* Aim of the task *
Counting every line in the entries below where the word "pyramid" occurs, report how many there are. Give only that number.

___ Input data

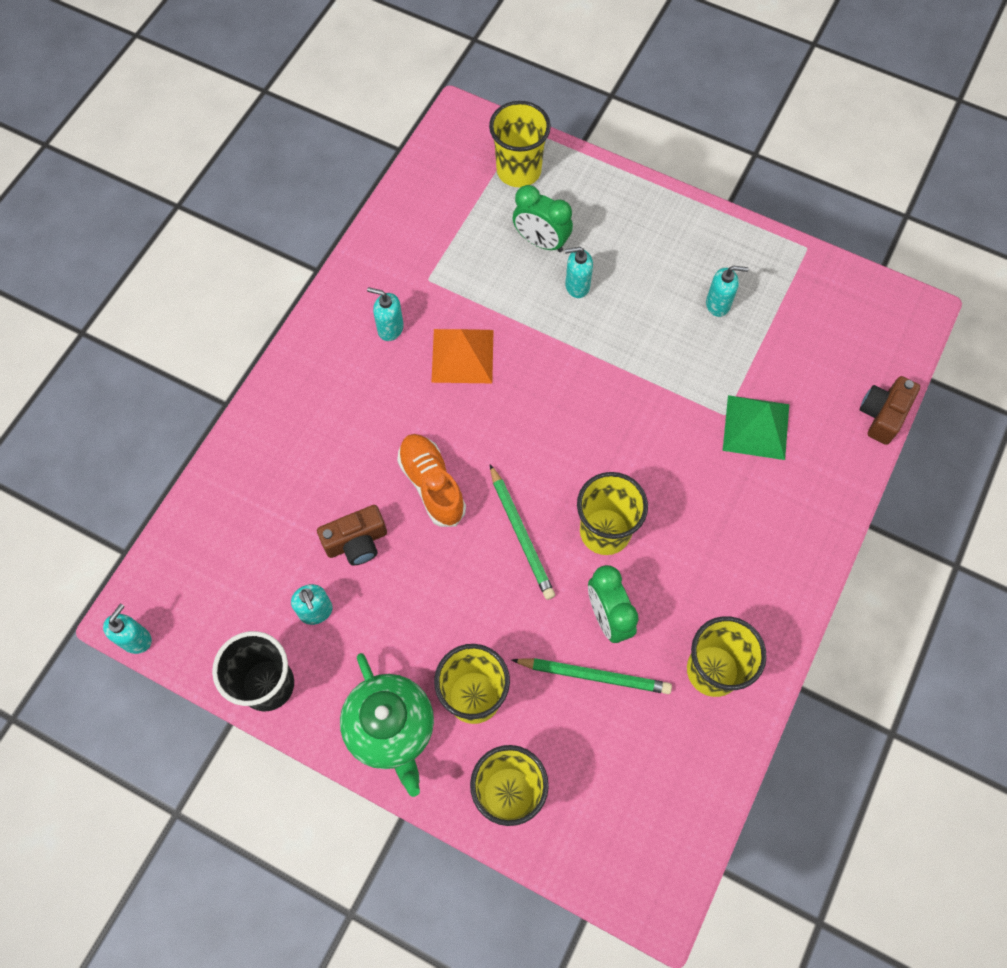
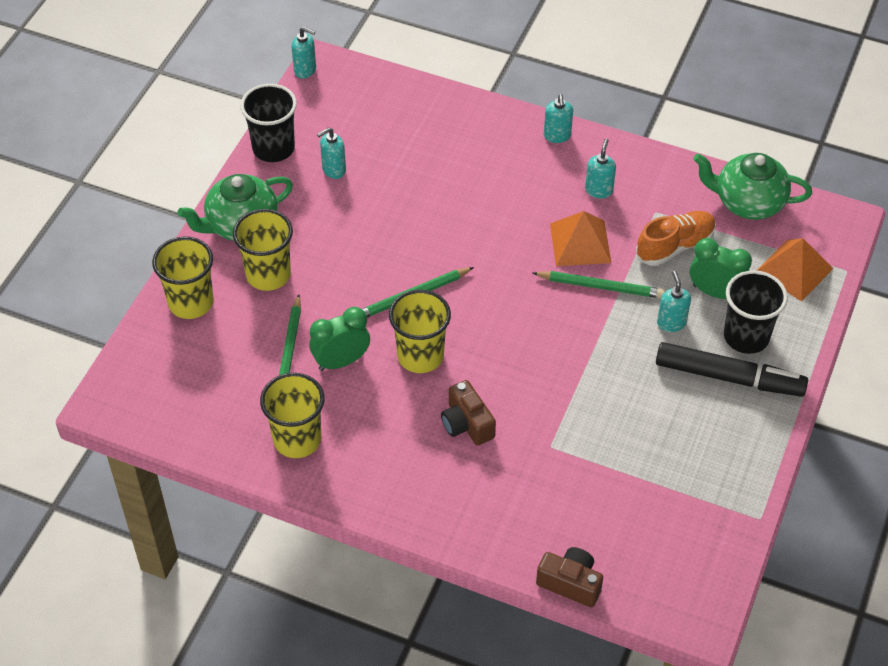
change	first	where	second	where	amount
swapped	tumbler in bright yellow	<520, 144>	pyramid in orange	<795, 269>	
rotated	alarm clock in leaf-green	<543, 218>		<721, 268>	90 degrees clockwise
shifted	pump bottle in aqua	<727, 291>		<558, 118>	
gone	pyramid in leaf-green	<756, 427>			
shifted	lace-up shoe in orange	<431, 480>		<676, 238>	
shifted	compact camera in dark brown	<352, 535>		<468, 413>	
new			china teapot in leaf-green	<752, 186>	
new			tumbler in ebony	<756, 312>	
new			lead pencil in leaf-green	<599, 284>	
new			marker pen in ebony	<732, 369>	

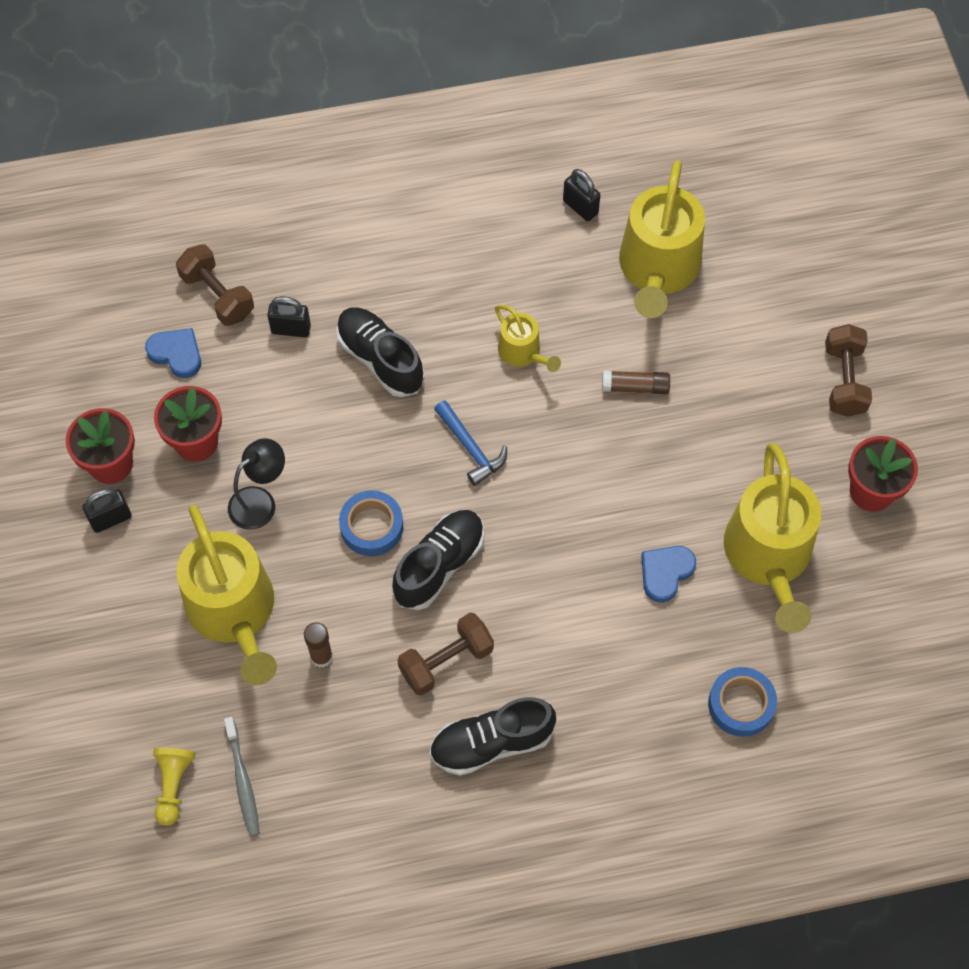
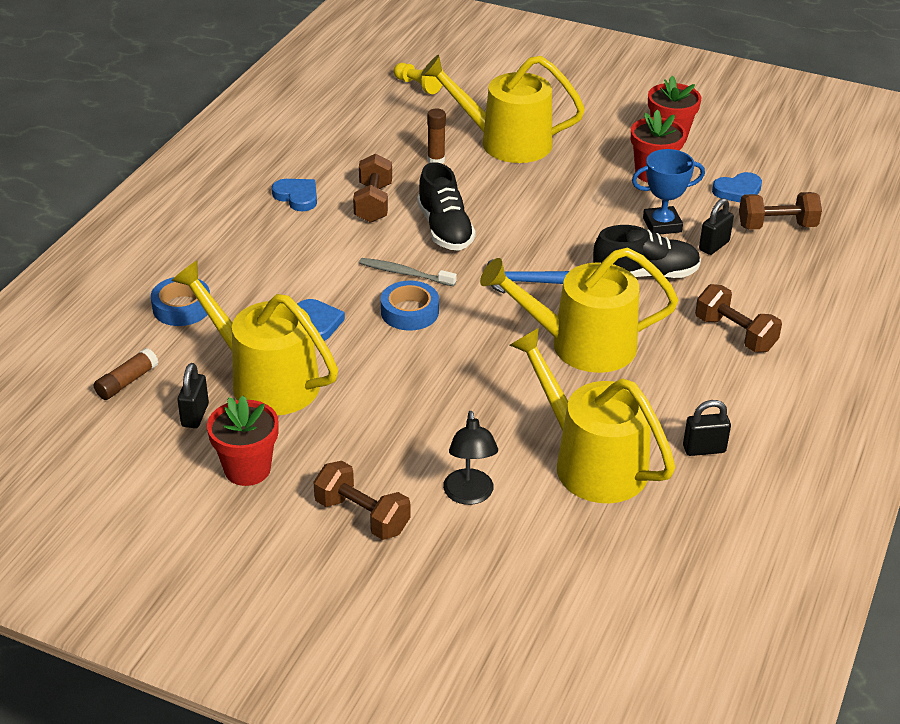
change	first	where	second	where	amount
scaled	watering pot in bright yellow	<528, 338>		<579, 310>	x2.00
shifted	glue stick in dark brown	<636, 382>		<126, 374>	
shifted	desk lamp in ebony	<256, 484>		<470, 457>	
shifted	small lock in ebony	<107, 510>		<193, 395>	
shifted	tape in cobalt	<371, 523>		<410, 305>	
swapped	lace-up shoe in ebony	<492, 736>	love heart in cobalt	<294, 195>	
shifted	dental brush in gray	<242, 777>		<408, 272>	
new			prize cup in cobalt	<668, 192>	
new			dumbbell in dark brown	<738, 318>	

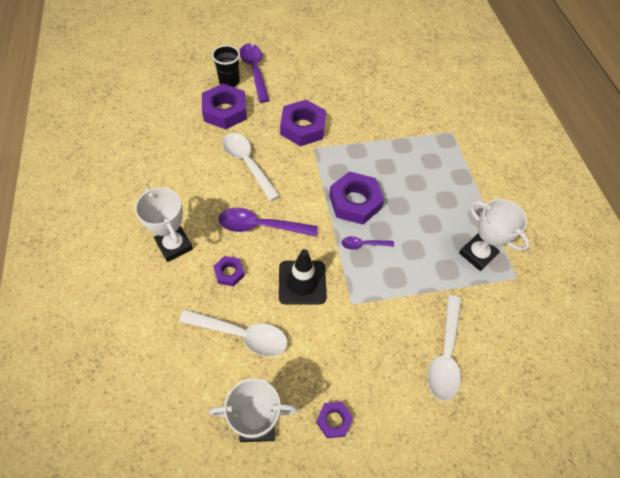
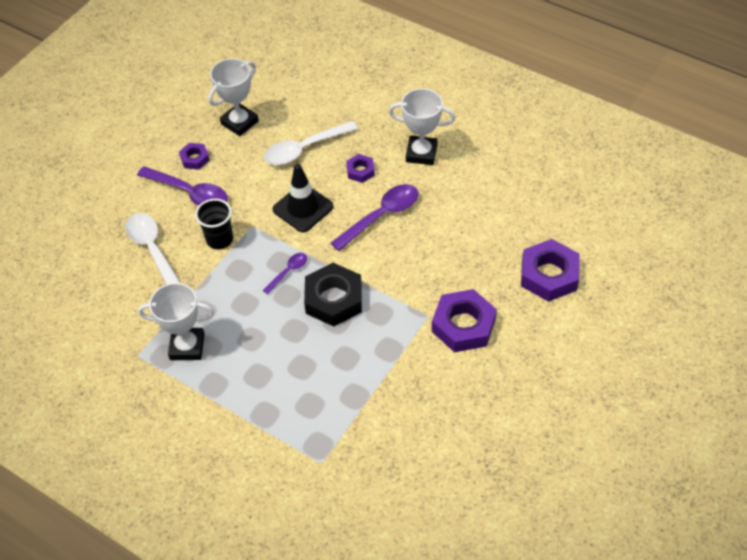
change	first	where	second	where	amount
shifted	teaspoon in violet	<255, 73>		<182, 186>	
shifted	tumbler in ebony	<226, 66>		<214, 224>	
gone	teaspoon in snow-white	<251, 167>			
repainted	hex nut in violet	<356, 197>	hex nut in ebony	<333, 295>	

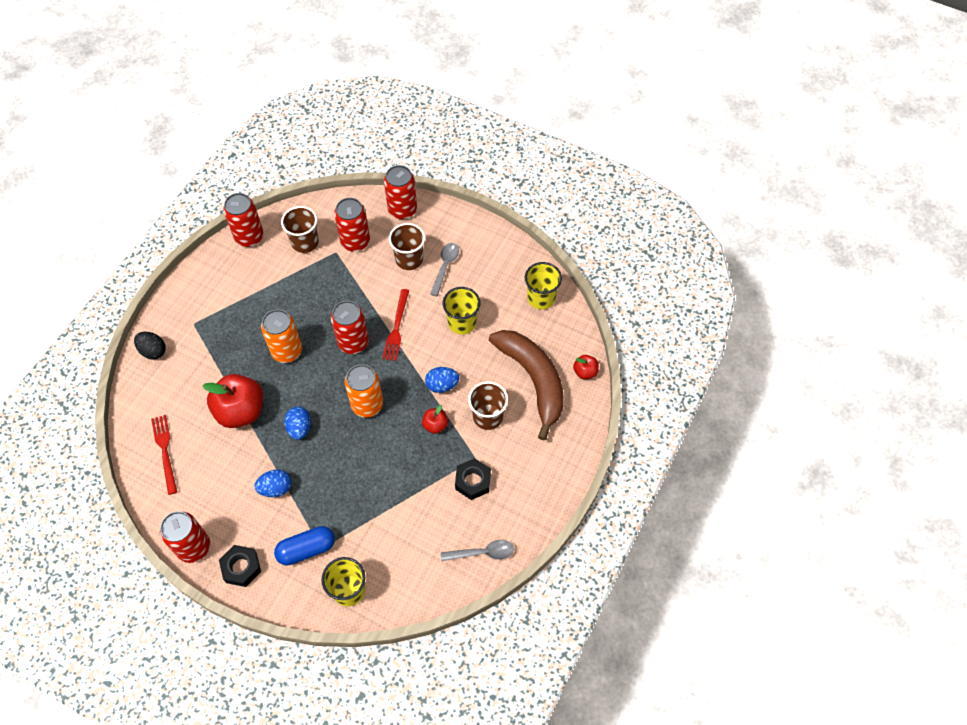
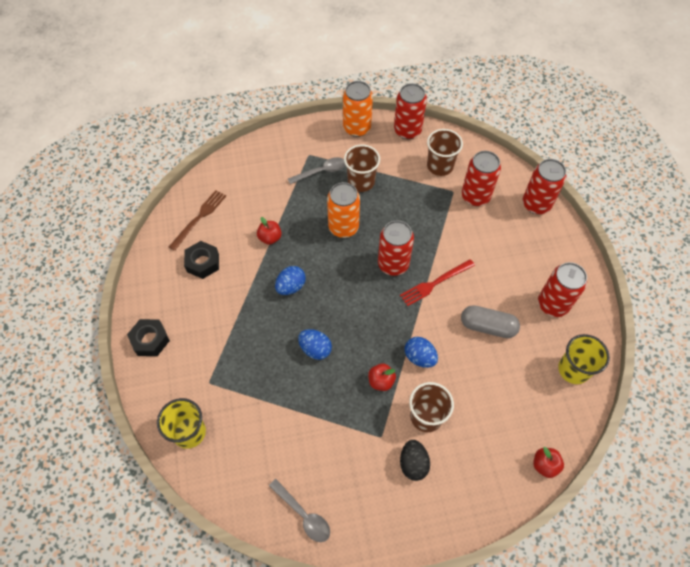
change	first	where	second	where	amount
shifted	tumbler in dark brown	<407, 246>		<362, 168>	
shifted	teaspoon in gray	<444, 269>		<316, 170>	
swapped	tumbler in bright yellow	<461, 311>	pill in gray	<490, 321>	
gone	banana fruit in dark brown	<526, 385>			
shifted	toy egg in ebony	<150, 346>		<415, 460>	
shifted	can in orange	<364, 391>		<358, 109>	
scaled	apple fruit in red	<233, 401>		<269, 231>	x0.48
repainted	fork in red	<164, 455>	fork in dark brown	<197, 220>	
shifted	hex nut in ebony	<473, 479>		<201, 260>	
shifted	toy egg in cobalt	<273, 483>		<315, 344>	
shifted	can in red	<185, 537>		<562, 289>	
gone	pill in cobalt	<304, 546>			

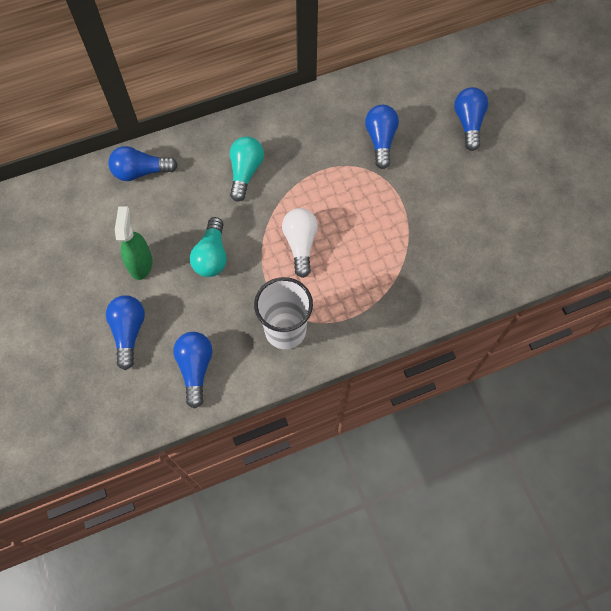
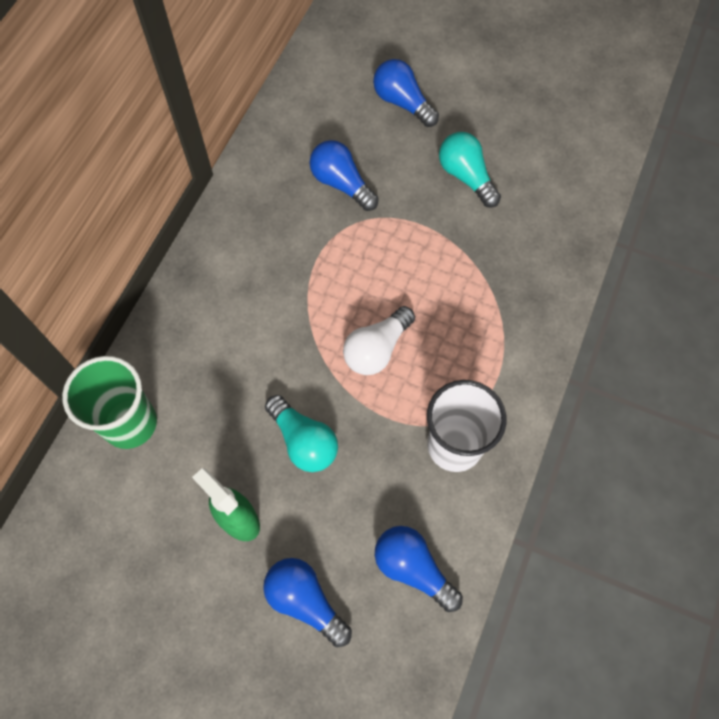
change	first	where	second	where	amount
shifted	lightbulb in aqua	<247, 169>		<470, 170>	
swapped	lightbulb in cobalt	<143, 163>	tumbler in leaf-green	<109, 402>	
rotated	lightbulb in snow-white	<300, 243>		<379, 340>	90 degrees counterclockwise

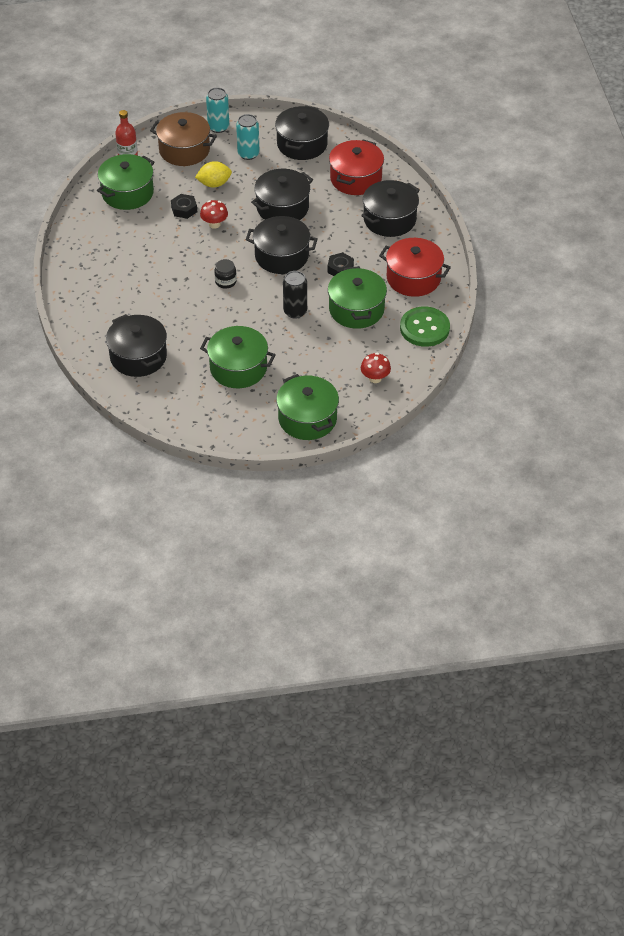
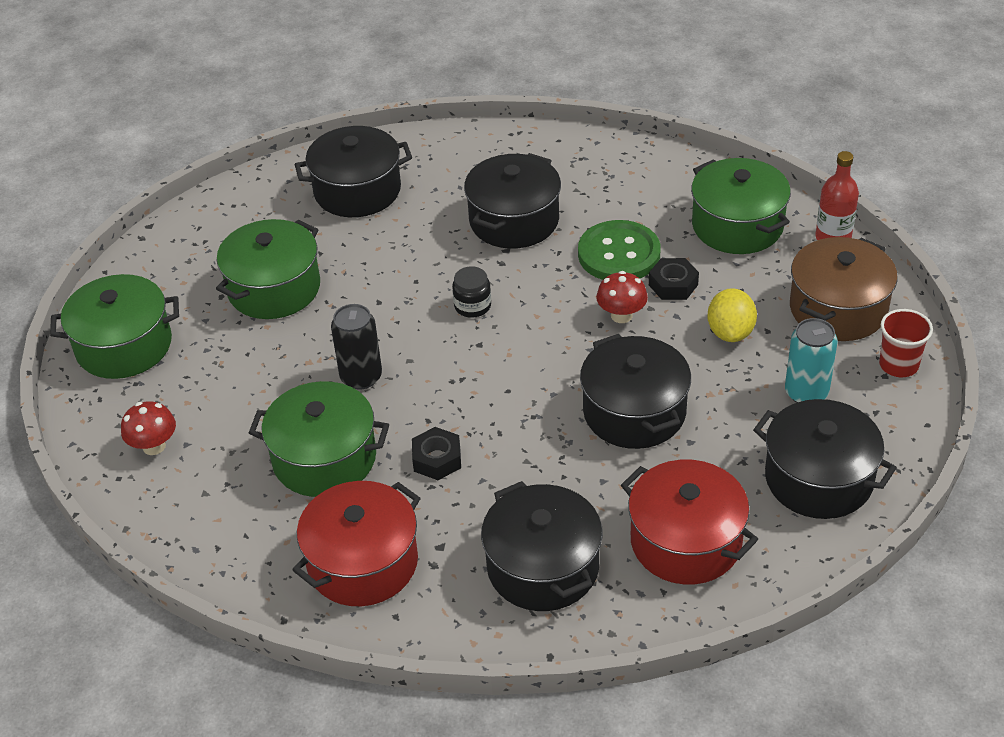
change	first	where	second	where	amount
swapped	can in aqua	<217, 110>	tumbler in red	<906, 343>	
shifted	stockpot in ebony	<282, 245>		<512, 201>	
shifted	shirt button in leaf-green	<425, 327>		<619, 250>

______

* Written answer *
2